* _Data listing_
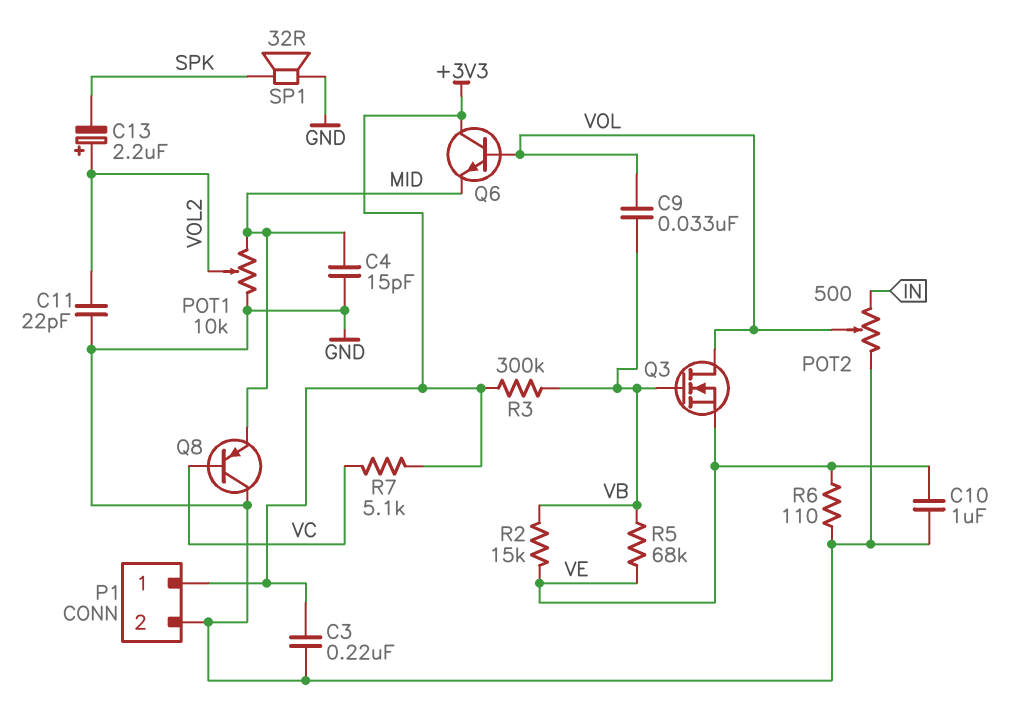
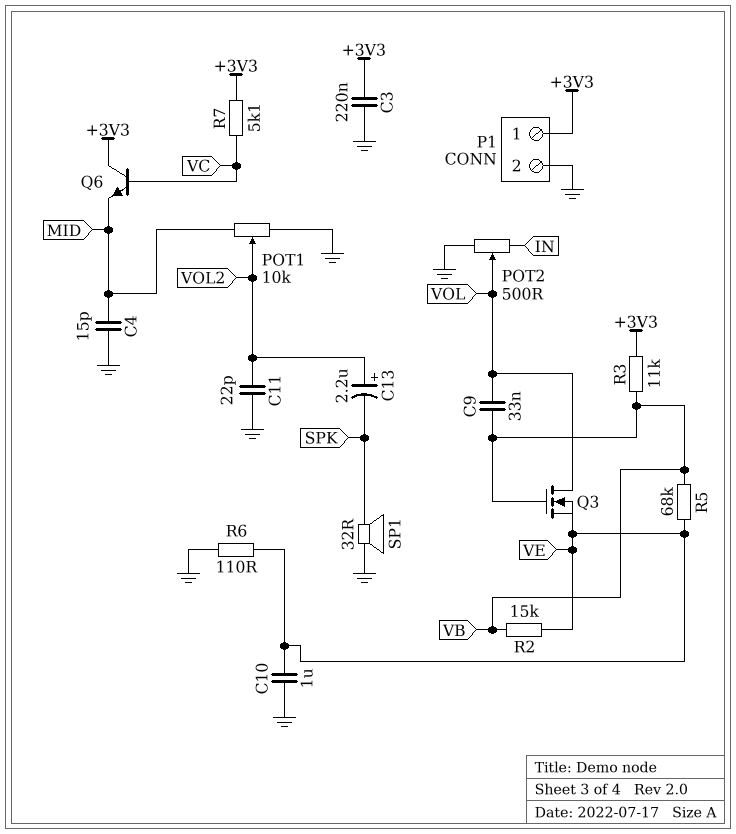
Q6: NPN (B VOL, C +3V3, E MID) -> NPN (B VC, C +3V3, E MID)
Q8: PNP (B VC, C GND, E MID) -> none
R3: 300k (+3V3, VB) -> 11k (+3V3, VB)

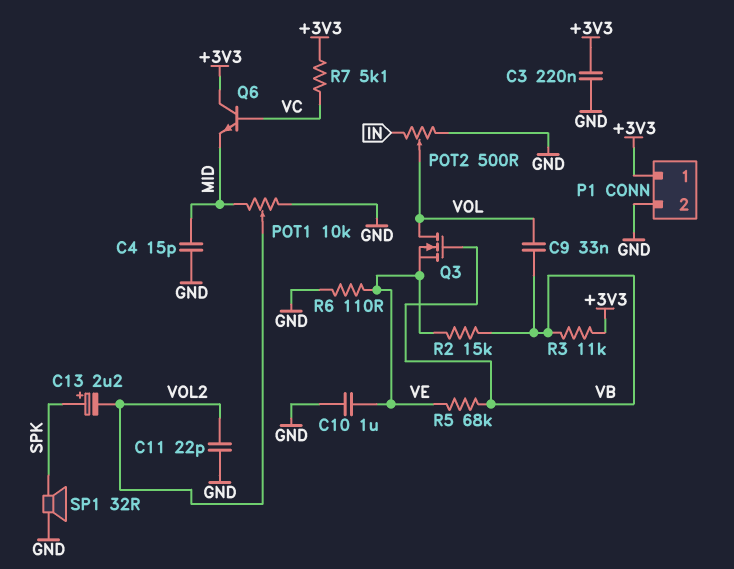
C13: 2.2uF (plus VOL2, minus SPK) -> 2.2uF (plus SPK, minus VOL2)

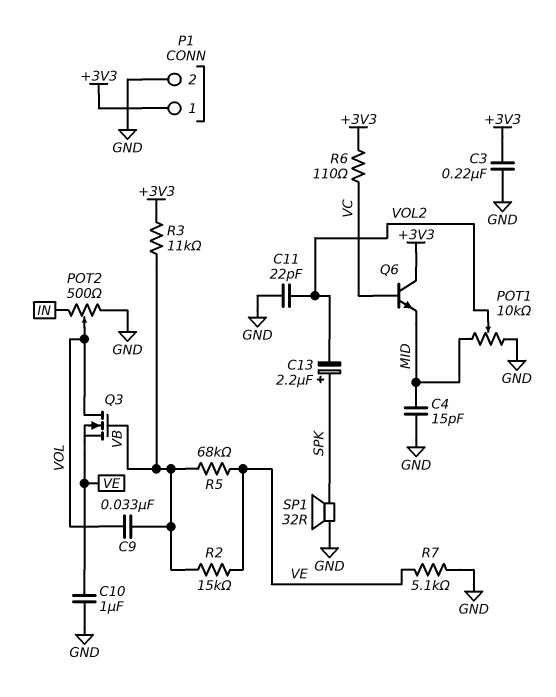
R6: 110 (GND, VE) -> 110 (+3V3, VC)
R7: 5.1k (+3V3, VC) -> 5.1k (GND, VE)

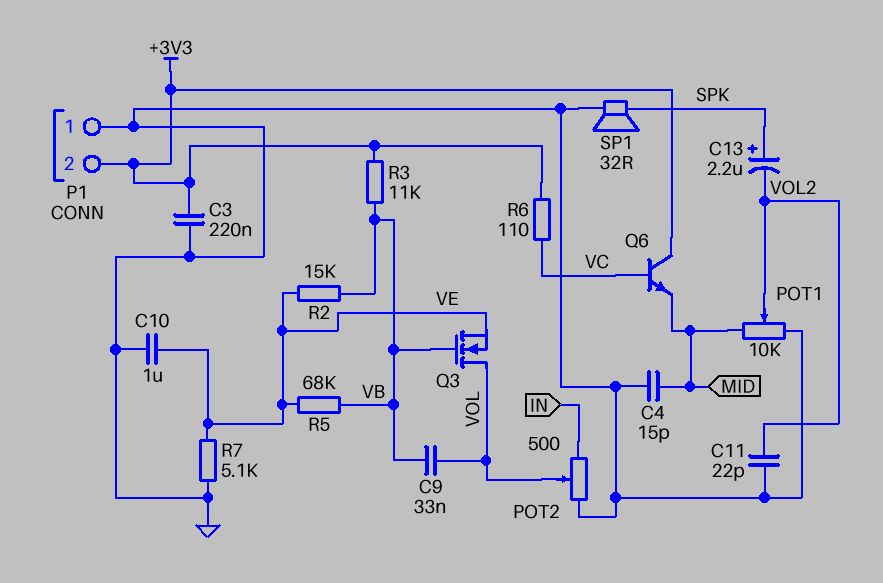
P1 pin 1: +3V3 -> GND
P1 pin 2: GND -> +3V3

* _Task prompt_
Full transcription of the material, exact in every line, without images.

* _Problem solution_
Q6: NPN (B VOL, C +3V3, E MID) -> NPN (B VC, C +3V3, E MID)
Q8: PNP (B VC, C GND, E MID) -> none
R3: 300k (+3V3, VB) -> 11k (+3V3, VB)

C13: 2.2uF (plus VOL2, minus SPK) -> 2.2uF (plus SPK, minus VOL2)

R6: 110 (GND, VE) -> 110 (+3V3, VC)
R7: 5.1k (+3V3, VC) -> 5.1k (GND, VE)

P1 pin 1: +3V3 -> GND
P1 pin 2: GND -> +3V3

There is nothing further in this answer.